Records excerpted from a collection:
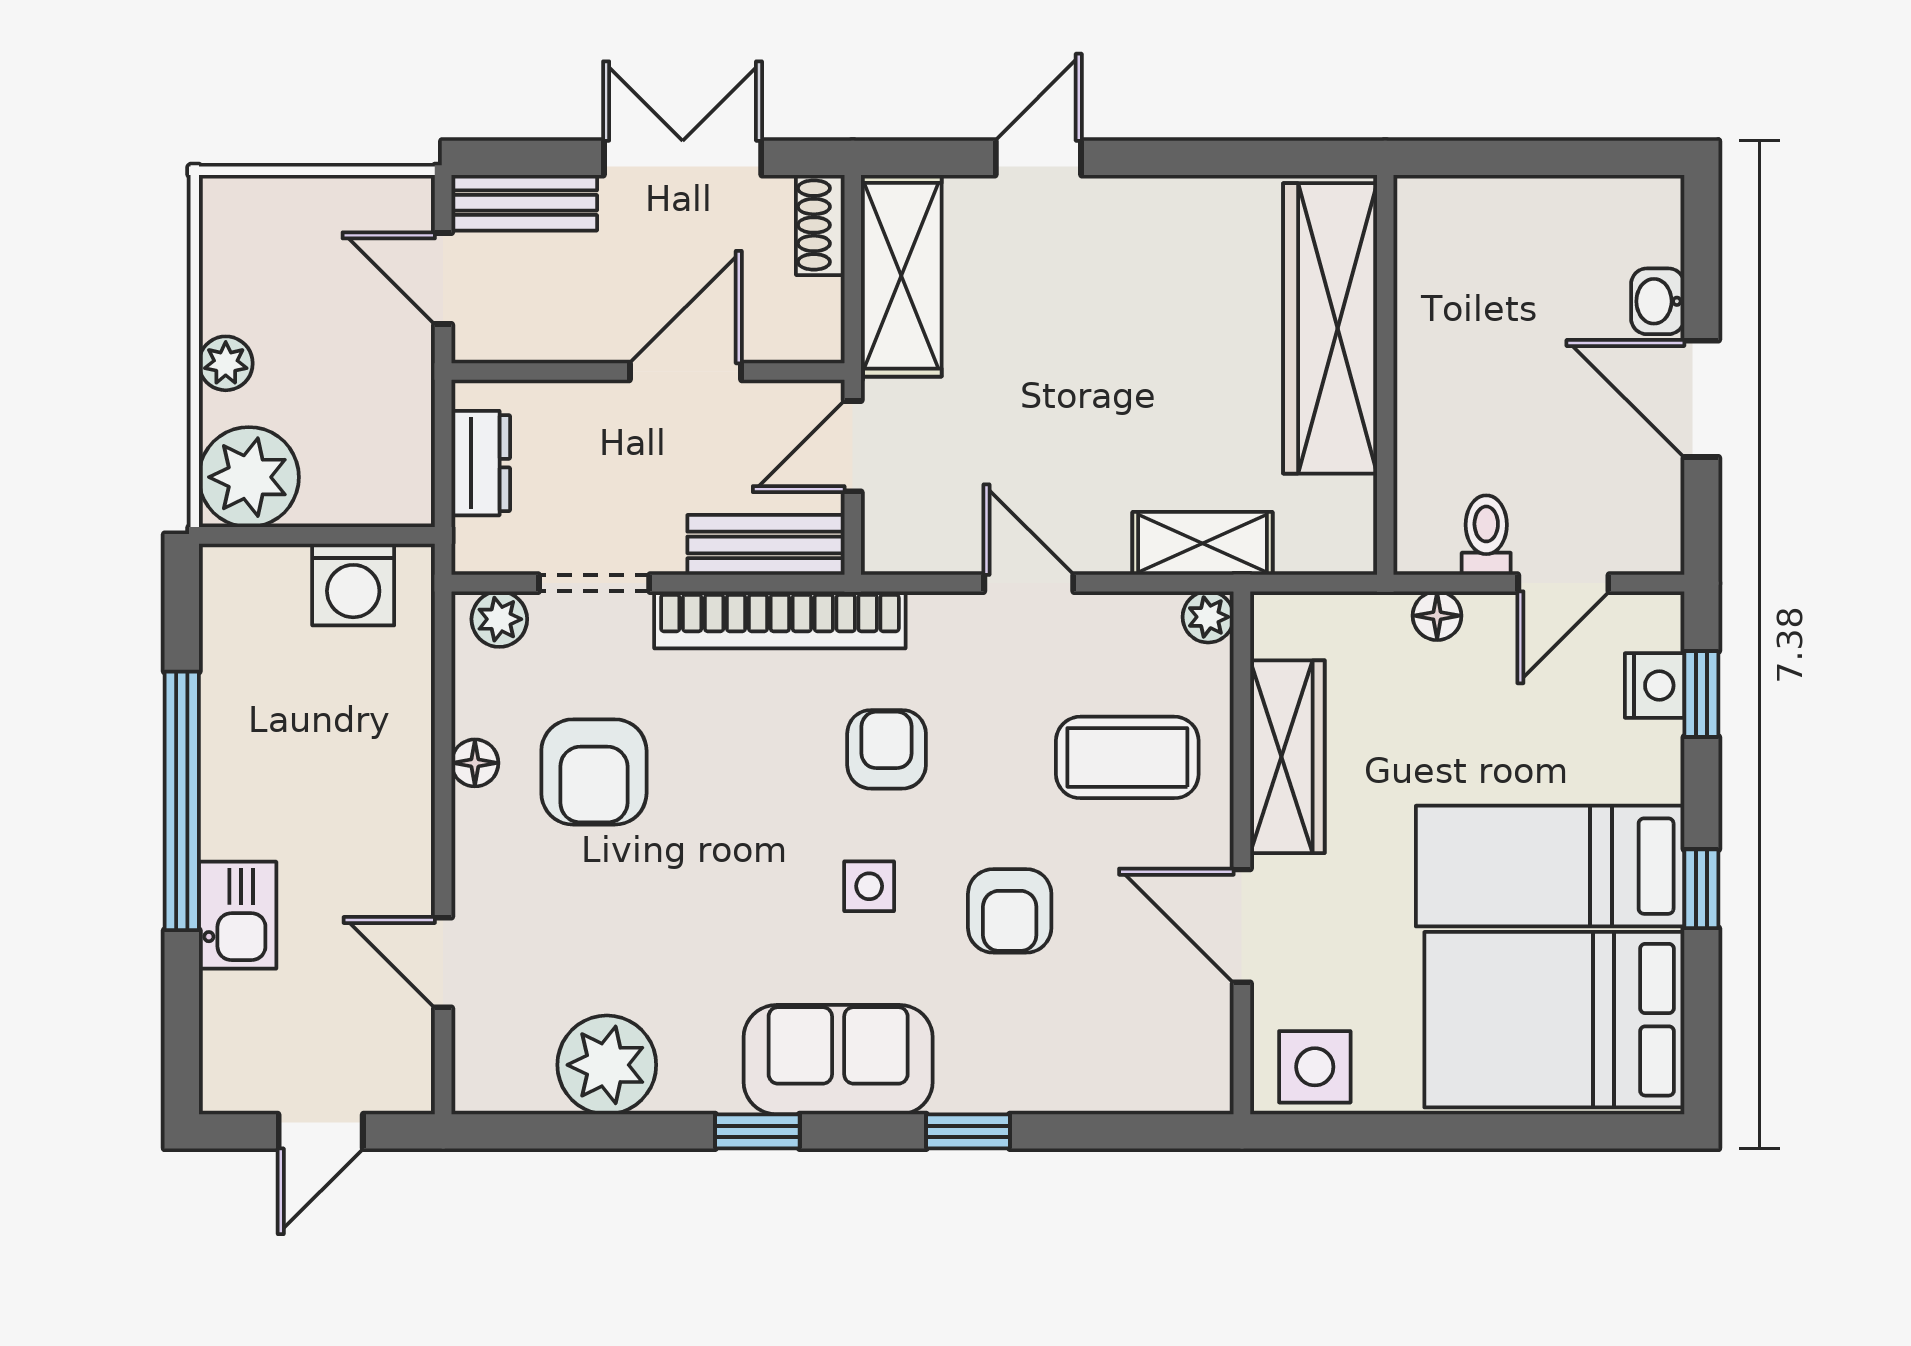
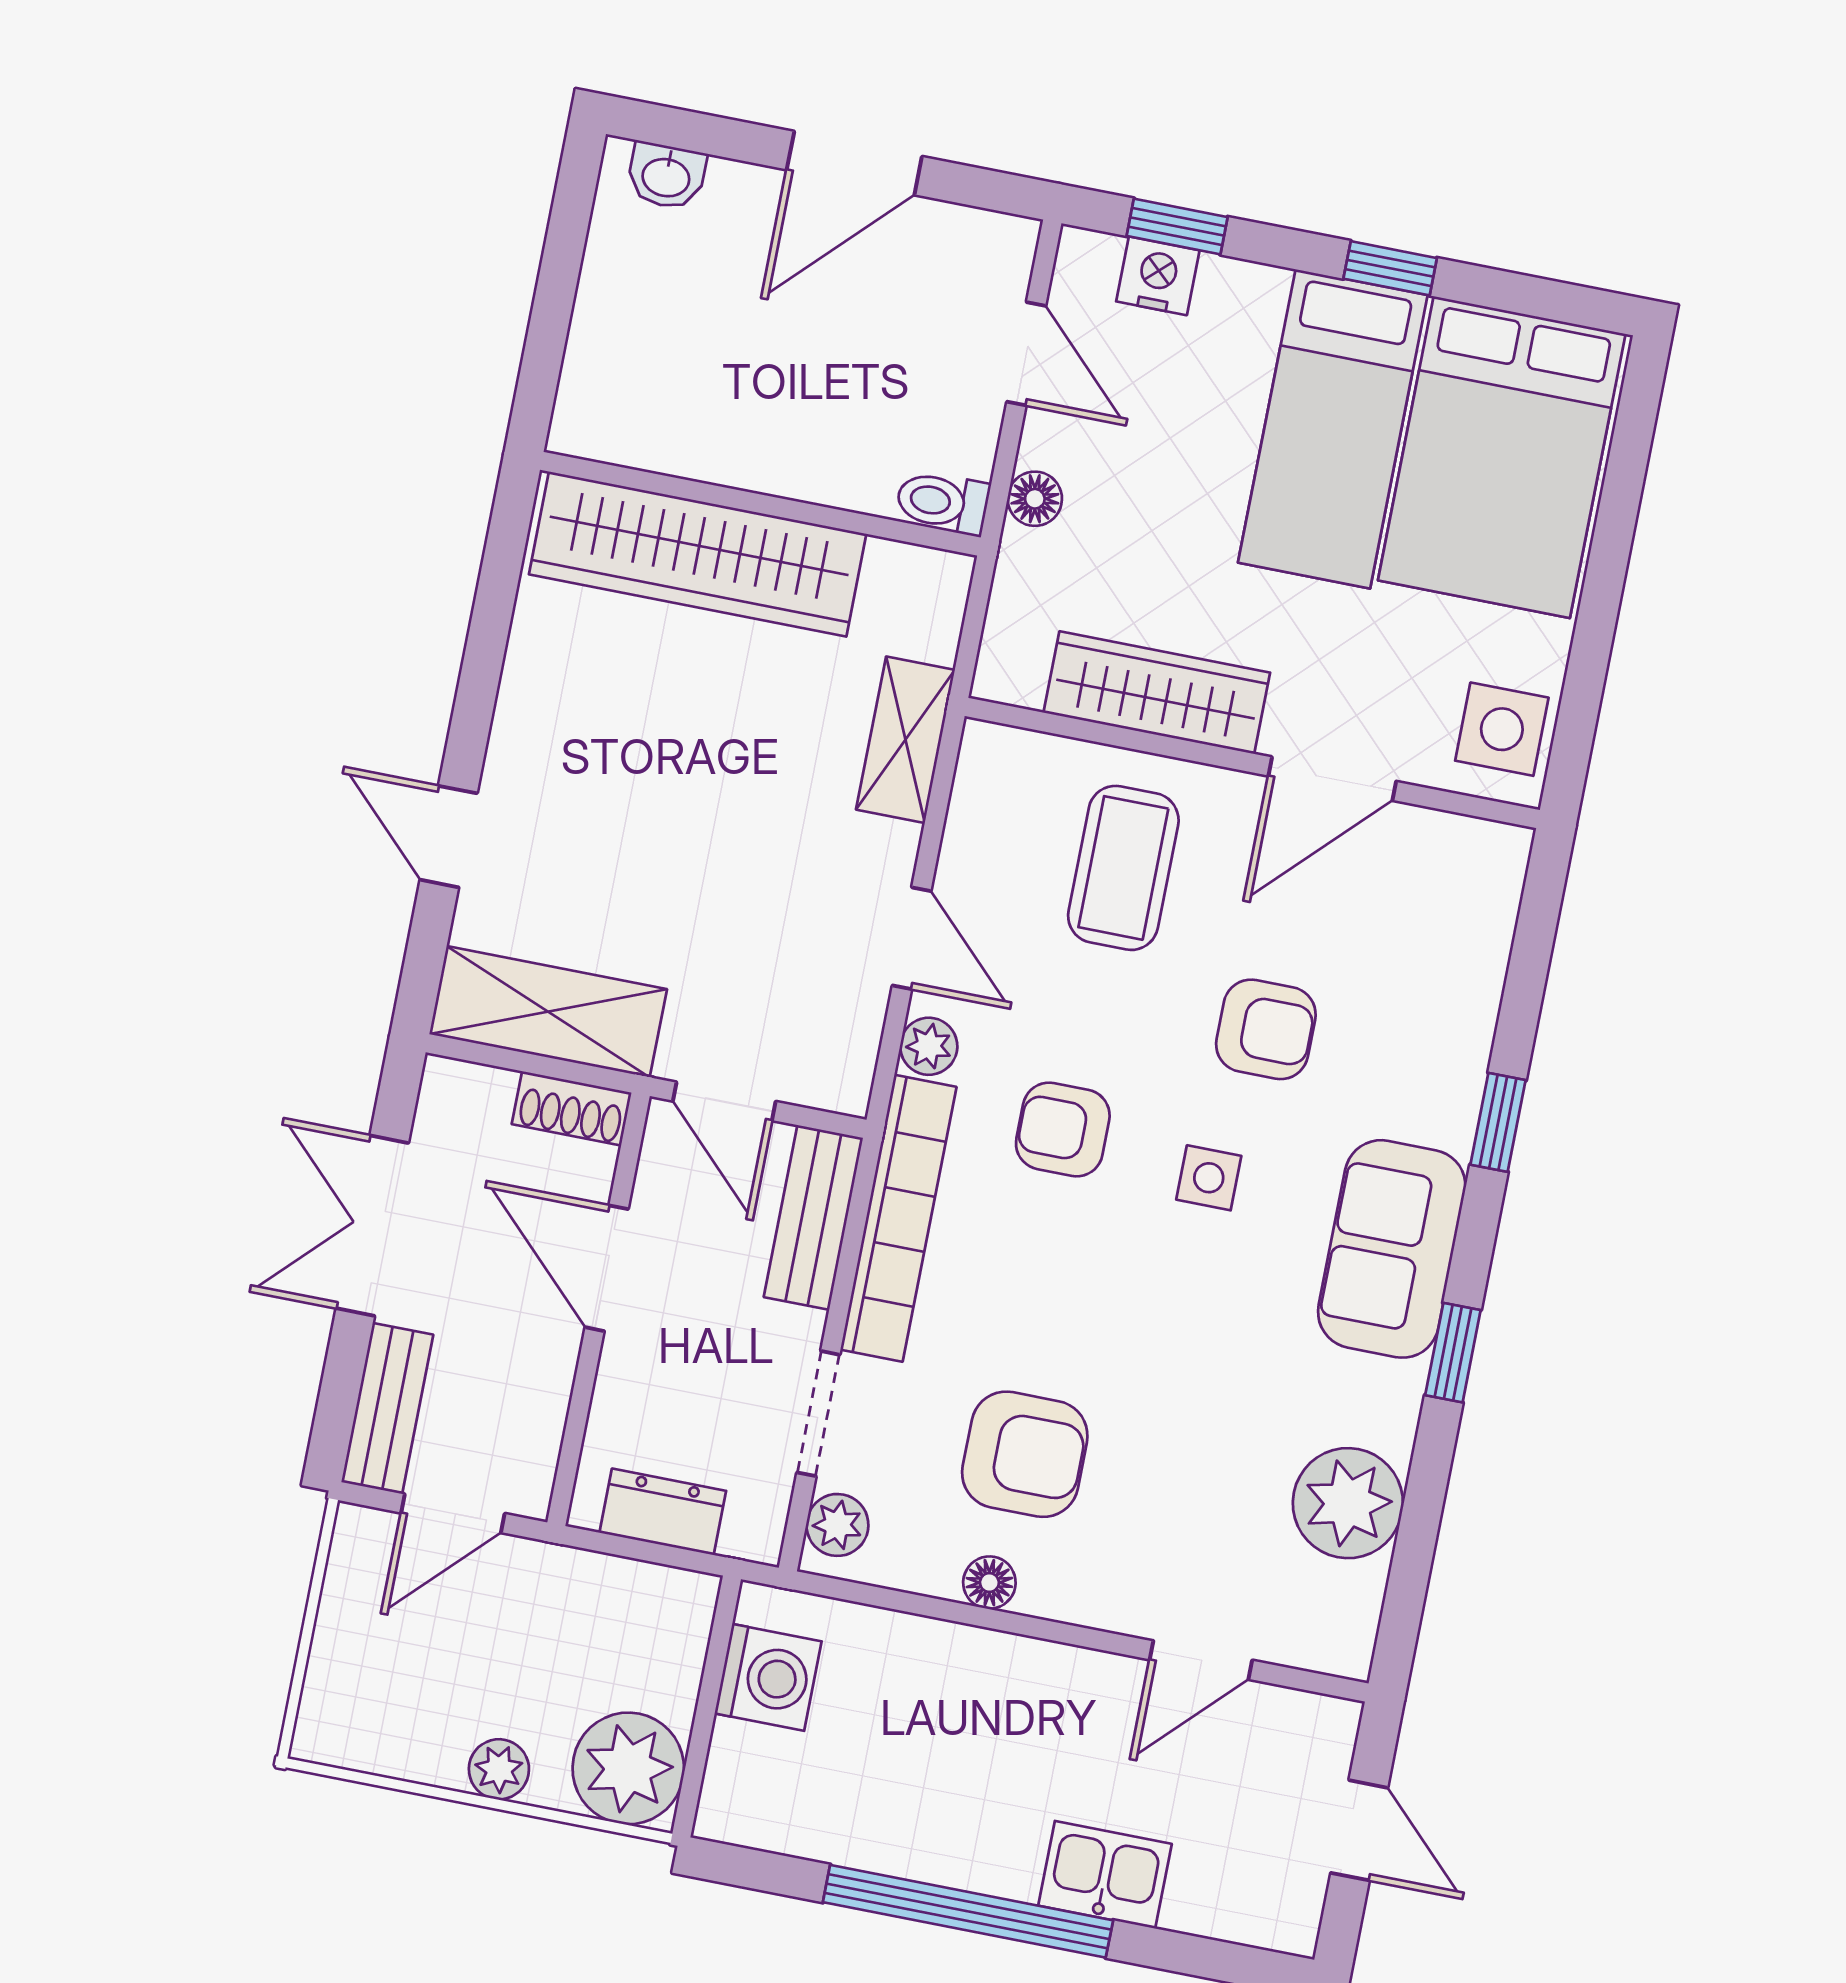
shoe rack: (820, 225) -> (572, 1108), moved
washbasin: (1658, 301) -> (666, 176), moved
toilet: (1486, 535) -> (943, 502), moved
door: (1029, 583) -> (912, 938), swing flipped
plant: (1208, 617) -> (929, 1046), moved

THE PROBLEM: Number of lines above with the word "moved": state it alone.

TASK ANSWER: 4